Exercise aim:
In the listing below, start your output at the line with "camera: 45 degrees left, 10 degrees up" and end it after the line with "(744, 189) = (508, 113): turquoise", copying every line exactly.

Excerpted records:
● ● ● ● ● ● ●
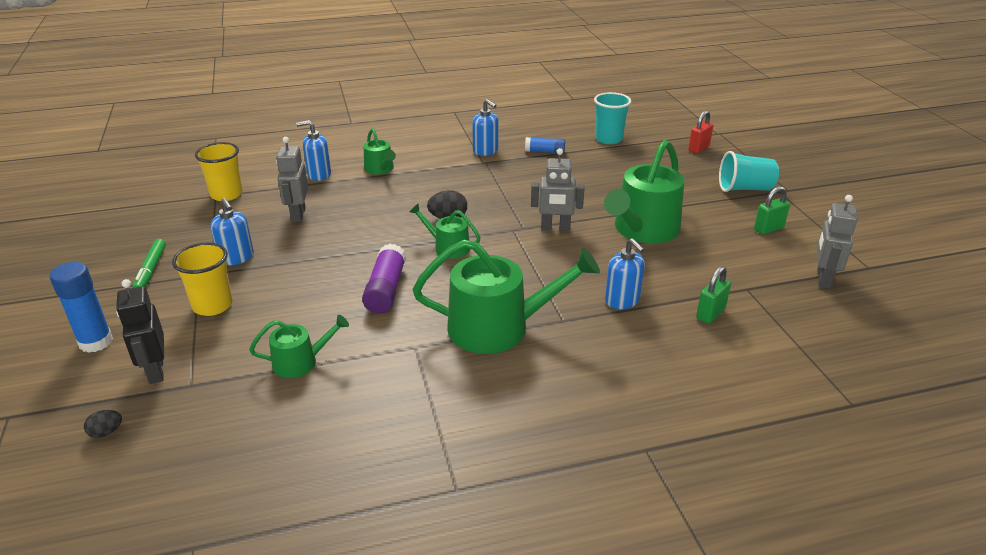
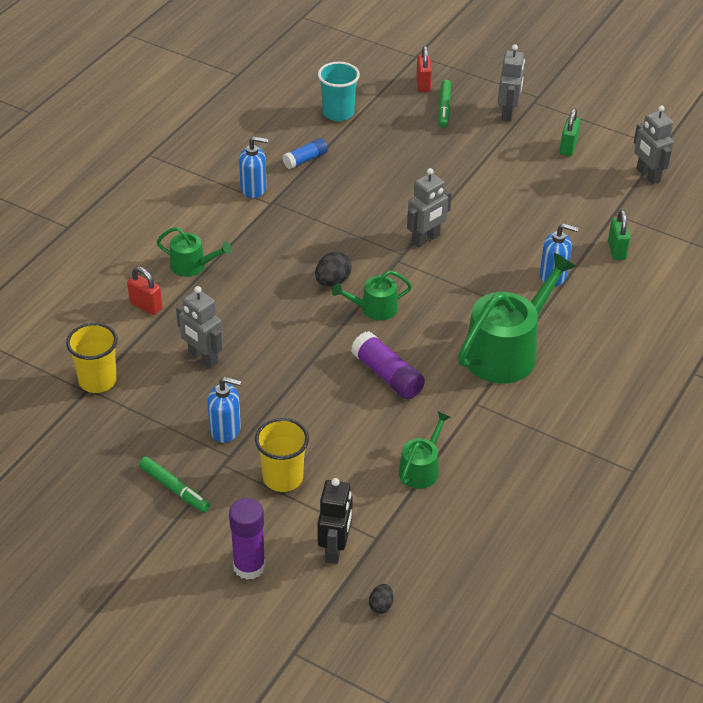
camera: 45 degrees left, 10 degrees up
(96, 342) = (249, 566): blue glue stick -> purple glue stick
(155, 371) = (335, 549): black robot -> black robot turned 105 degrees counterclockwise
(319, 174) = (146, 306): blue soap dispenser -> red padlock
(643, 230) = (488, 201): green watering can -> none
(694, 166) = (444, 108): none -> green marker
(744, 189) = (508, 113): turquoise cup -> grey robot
● ● ● ● ● ● ●
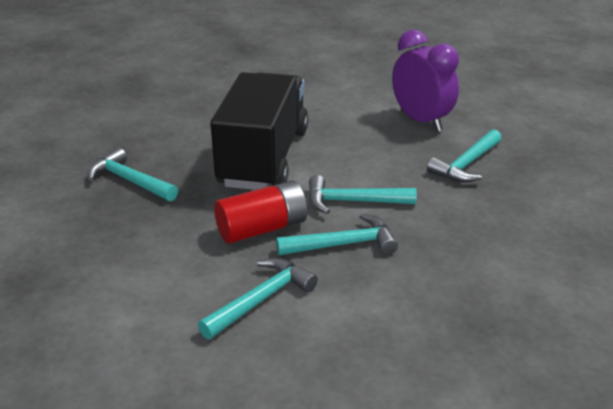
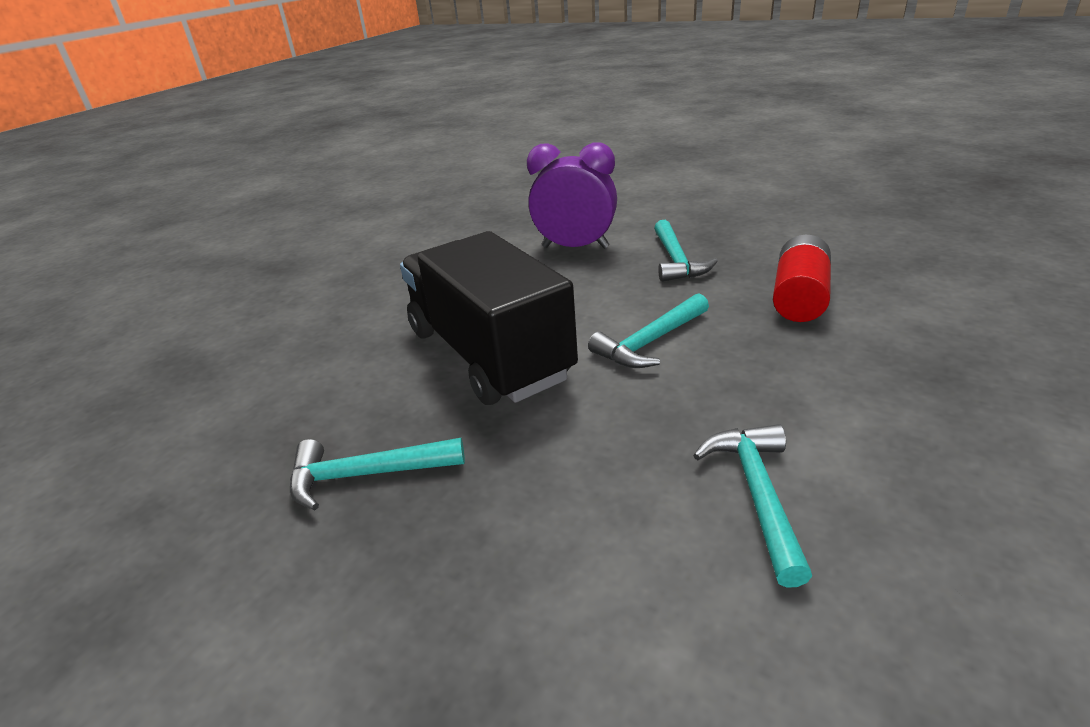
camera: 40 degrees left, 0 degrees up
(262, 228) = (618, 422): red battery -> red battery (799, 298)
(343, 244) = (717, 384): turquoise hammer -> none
● ● ● ● ● ● ●
Answer section:
camera: 45 degrees left, 10 degrees up
(96, 342) = (249, 566): blue glue stick -> purple glue stick
(155, 371) = (335, 549): black robot -> black robot turned 105 degrees counterclockwise
(319, 174) = (146, 306): blue soap dispenser -> red padlock
(643, 230) = (488, 201): green watering can -> none
(694, 166) = (444, 108): none -> green marker
(744, 189) = (508, 113): turquoise cup -> grey robot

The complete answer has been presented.